AIM OF THE TASK:
Show each line of the data below that contains the string "these", copying every such line in full.

[A run of records]
-- START --
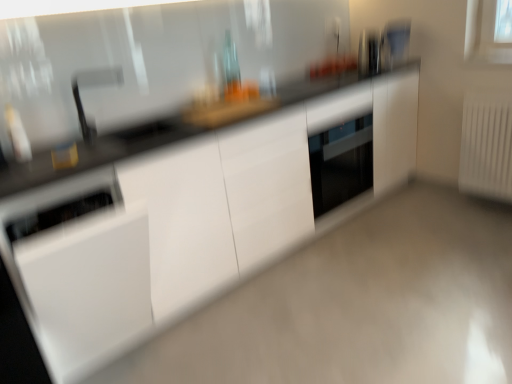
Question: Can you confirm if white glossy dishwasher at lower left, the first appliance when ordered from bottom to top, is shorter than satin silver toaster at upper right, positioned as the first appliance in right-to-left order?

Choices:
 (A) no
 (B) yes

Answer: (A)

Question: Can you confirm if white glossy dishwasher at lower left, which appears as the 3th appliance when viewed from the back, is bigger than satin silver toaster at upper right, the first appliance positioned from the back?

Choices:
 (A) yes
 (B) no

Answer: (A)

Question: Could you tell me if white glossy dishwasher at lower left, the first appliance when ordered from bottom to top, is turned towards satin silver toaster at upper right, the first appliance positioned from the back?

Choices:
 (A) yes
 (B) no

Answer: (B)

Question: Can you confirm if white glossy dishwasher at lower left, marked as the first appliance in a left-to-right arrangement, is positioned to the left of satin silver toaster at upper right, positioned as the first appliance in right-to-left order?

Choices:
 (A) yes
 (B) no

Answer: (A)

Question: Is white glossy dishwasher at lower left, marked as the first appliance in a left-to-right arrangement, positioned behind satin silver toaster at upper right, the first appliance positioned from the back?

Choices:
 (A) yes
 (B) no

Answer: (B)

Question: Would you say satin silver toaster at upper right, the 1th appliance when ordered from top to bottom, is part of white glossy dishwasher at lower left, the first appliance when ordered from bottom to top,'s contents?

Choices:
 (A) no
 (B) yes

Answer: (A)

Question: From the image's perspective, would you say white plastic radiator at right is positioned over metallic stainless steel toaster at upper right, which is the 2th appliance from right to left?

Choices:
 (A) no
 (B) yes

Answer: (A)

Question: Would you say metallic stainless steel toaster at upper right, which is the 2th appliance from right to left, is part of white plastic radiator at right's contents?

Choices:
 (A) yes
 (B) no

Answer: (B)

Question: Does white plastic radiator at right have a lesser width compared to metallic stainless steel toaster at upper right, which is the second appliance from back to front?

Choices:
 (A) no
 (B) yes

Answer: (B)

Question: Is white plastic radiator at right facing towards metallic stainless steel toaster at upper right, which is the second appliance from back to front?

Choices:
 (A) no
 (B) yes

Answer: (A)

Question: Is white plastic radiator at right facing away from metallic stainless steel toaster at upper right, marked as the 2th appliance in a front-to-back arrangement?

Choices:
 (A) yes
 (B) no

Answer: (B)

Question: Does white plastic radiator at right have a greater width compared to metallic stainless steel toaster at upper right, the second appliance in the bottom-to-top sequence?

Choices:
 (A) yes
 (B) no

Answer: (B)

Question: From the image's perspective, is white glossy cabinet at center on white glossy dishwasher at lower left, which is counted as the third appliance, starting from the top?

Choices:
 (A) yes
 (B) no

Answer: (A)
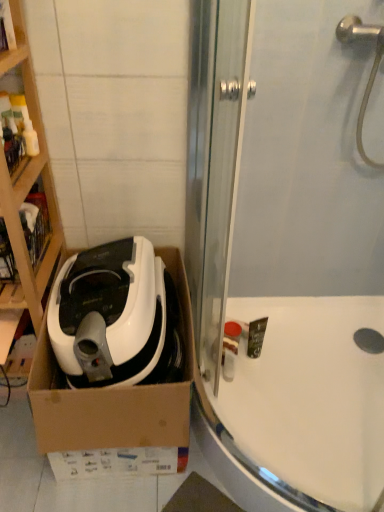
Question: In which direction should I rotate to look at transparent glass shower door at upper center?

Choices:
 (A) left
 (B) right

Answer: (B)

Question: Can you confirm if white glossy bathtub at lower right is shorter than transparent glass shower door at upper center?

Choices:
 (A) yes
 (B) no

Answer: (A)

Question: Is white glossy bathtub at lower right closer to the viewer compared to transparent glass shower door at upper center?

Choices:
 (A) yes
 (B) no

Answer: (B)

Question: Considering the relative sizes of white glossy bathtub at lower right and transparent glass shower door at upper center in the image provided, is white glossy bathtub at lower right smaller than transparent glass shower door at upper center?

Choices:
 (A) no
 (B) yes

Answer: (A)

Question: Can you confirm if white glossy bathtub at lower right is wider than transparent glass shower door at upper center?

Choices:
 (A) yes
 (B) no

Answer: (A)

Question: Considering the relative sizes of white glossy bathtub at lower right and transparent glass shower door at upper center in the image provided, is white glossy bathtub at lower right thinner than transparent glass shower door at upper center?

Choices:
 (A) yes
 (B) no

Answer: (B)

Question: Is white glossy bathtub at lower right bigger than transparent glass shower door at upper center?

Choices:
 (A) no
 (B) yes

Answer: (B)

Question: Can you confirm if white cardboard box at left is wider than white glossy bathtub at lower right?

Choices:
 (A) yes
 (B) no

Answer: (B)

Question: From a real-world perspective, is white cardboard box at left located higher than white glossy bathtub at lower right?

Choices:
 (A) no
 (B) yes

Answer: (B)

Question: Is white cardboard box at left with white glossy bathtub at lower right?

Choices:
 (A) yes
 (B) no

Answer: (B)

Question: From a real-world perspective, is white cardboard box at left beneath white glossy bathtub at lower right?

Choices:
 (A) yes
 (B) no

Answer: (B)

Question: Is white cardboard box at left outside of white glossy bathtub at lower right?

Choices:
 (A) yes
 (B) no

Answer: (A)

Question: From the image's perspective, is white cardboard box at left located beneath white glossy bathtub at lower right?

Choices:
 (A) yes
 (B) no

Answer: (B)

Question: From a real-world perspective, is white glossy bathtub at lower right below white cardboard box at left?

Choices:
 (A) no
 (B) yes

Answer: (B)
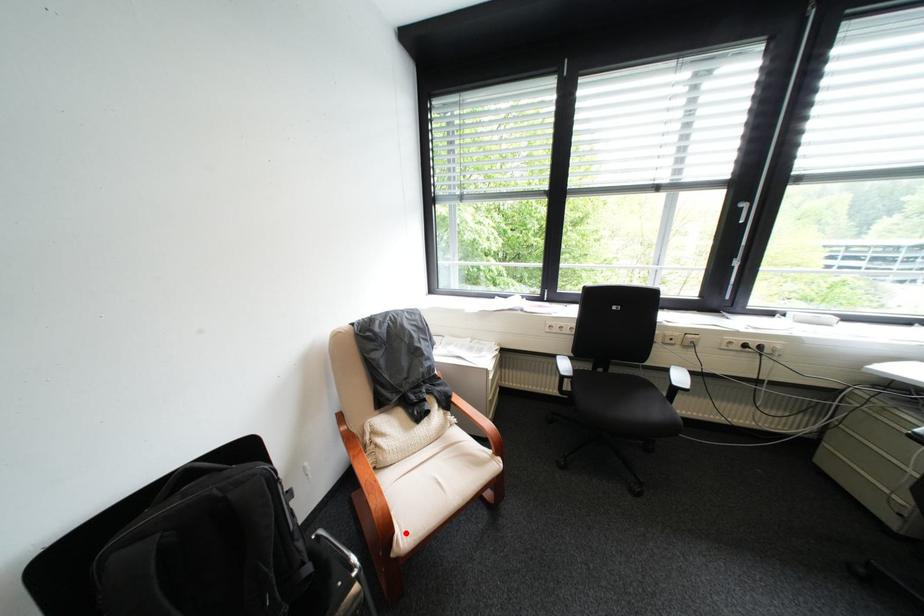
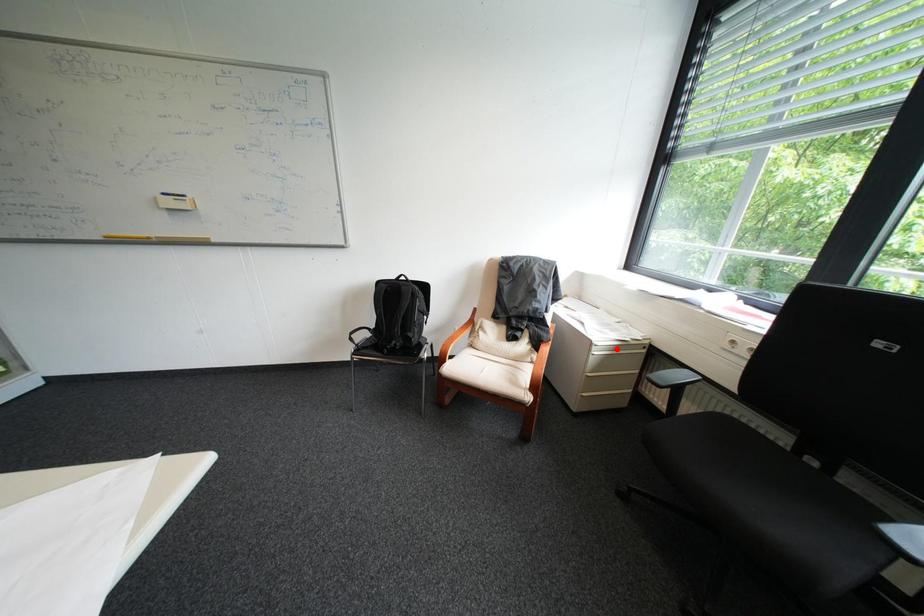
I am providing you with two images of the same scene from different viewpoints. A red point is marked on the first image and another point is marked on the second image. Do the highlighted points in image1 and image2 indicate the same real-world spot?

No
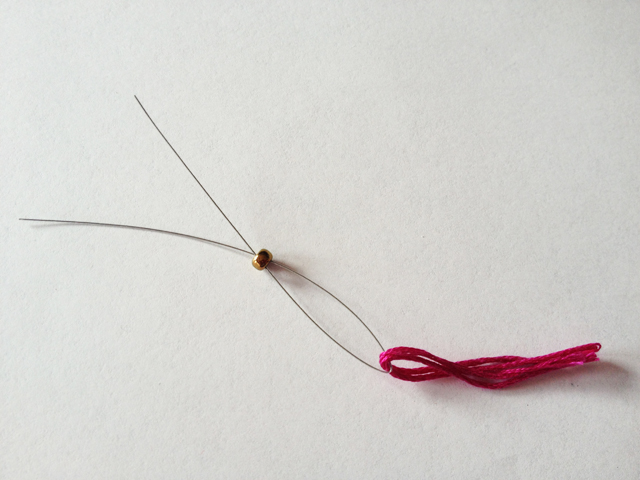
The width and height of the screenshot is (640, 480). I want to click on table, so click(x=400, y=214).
-- END --
-- START --
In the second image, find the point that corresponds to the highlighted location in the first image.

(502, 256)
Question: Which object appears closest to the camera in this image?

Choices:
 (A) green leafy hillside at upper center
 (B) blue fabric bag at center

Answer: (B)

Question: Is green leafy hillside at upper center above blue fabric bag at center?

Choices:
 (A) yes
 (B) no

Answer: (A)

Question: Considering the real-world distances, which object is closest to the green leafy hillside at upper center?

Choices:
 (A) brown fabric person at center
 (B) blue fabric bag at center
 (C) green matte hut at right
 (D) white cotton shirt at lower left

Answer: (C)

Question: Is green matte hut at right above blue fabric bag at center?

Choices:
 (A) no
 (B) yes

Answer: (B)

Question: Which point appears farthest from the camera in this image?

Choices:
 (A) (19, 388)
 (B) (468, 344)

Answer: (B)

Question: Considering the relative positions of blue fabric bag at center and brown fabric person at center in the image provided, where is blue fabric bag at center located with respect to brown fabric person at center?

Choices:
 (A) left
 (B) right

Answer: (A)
-- END --
-- START --
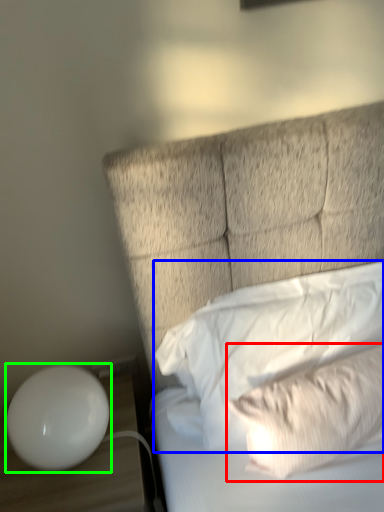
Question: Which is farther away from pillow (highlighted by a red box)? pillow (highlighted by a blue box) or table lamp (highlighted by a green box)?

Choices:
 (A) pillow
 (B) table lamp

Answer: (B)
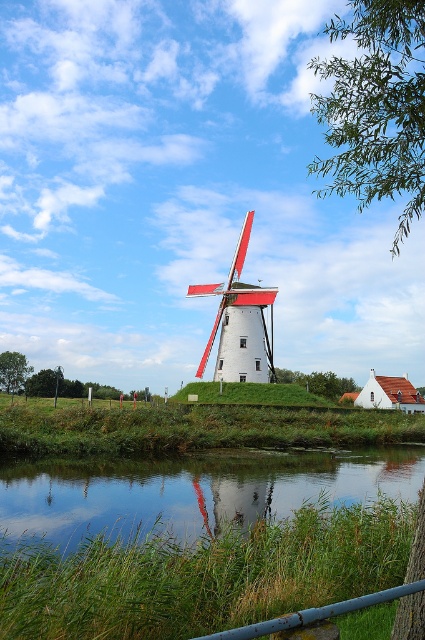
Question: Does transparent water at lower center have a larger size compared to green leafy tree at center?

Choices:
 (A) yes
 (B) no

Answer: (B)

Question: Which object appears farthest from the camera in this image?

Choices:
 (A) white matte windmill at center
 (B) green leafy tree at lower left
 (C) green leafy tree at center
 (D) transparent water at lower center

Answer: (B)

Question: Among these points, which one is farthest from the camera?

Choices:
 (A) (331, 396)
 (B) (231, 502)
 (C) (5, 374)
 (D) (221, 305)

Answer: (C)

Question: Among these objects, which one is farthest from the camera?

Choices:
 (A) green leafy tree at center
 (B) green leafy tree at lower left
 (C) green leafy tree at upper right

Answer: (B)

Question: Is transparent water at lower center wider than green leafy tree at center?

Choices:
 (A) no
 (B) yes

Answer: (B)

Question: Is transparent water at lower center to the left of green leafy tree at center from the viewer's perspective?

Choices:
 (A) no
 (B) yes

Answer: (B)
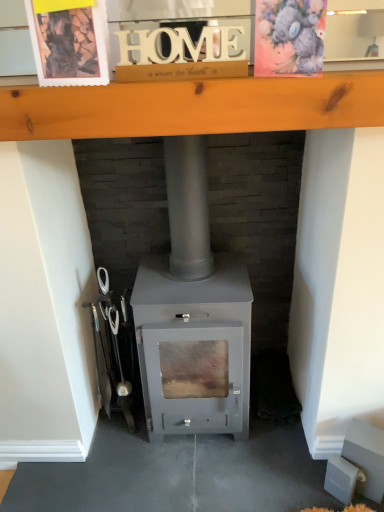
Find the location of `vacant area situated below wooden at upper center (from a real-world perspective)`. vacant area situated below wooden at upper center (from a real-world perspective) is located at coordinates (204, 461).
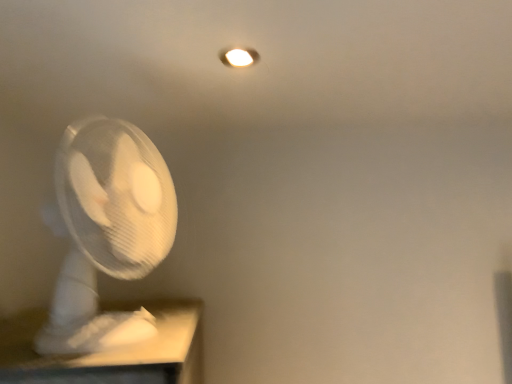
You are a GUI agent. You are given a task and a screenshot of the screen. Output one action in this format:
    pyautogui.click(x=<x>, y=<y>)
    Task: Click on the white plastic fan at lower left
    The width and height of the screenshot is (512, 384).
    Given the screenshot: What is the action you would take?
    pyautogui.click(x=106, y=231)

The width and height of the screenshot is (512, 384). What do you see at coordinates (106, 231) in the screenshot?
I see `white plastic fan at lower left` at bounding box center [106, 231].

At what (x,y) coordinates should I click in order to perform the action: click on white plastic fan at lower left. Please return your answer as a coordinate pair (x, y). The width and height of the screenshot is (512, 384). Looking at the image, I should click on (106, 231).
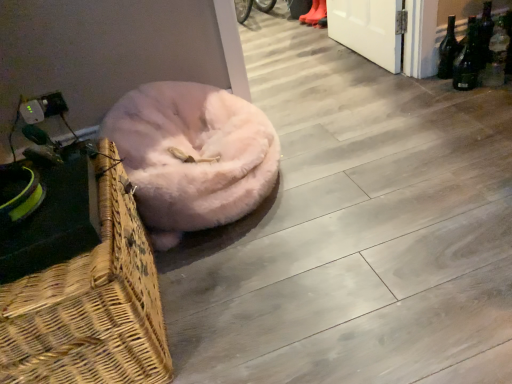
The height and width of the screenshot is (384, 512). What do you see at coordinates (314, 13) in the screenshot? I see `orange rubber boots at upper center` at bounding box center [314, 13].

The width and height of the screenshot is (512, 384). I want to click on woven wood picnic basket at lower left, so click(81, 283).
-- END --
WRITTEN RESPONSE:
Question: Among these points, which one is farthest from the camera?
Question: Among these objects, which one is farthest from the camera?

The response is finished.